YOUR OBJECTIVE:
Your response must be an exact transcription of the lines from the one containing "MATRIX1 pin CS: B7 -> none" through the final line of the data.

GIVEN DATA:
——
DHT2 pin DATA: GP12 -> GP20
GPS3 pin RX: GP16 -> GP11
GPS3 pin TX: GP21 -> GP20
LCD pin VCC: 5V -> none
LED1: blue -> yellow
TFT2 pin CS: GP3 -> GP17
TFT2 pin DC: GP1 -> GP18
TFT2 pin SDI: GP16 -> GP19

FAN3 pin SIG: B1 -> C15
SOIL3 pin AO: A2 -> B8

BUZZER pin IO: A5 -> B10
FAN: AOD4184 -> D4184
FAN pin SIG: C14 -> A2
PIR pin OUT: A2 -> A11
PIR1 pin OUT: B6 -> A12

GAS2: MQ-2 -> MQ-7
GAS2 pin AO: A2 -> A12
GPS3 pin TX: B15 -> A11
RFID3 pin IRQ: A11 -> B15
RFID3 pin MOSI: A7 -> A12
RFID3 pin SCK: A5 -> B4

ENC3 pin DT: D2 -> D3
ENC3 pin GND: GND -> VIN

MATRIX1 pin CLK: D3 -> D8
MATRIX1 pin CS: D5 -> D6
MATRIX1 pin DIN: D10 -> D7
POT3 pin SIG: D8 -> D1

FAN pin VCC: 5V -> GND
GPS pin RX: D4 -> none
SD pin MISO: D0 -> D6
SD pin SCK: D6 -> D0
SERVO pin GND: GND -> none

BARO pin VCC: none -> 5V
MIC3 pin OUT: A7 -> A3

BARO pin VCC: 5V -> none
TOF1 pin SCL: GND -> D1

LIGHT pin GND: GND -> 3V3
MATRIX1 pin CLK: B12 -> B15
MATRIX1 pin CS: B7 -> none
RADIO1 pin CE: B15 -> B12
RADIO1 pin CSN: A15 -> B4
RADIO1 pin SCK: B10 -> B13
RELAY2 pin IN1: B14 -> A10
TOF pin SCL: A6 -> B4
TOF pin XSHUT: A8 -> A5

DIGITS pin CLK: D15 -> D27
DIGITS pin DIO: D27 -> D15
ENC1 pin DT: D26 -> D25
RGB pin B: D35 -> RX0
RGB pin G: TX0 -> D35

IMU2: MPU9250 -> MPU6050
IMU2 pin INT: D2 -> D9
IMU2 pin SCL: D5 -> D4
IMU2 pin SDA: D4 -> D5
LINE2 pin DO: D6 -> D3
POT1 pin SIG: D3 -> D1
——
TASK RESULT:
MATRIX1 pin CS: B7 -> none
RADIO1 pin CE: B15 -> B12
RADIO1 pin CSN: A15 -> B4
RADIO1 pin SCK: B10 -> B13
RELAY2 pin IN1: B14 -> A10
TOF pin SCL: A6 -> B4
TOF pin XSHUT: A8 -> A5

DIGITS pin CLK: D15 -> D27
DIGITS pin DIO: D27 -> D15
ENC1 pin DT: D26 -> D25
RGB pin B: D35 -> RX0
RGB pin G: TX0 -> D35

IMU2: MPU9250 -> MPU6050
IMU2 pin INT: D2 -> D9
IMU2 pin SCL: D5 -> D4
IMU2 pin SDA: D4 -> D5
LINE2 pin DO: D6 -> D3
POT1 pin SIG: D3 -> D1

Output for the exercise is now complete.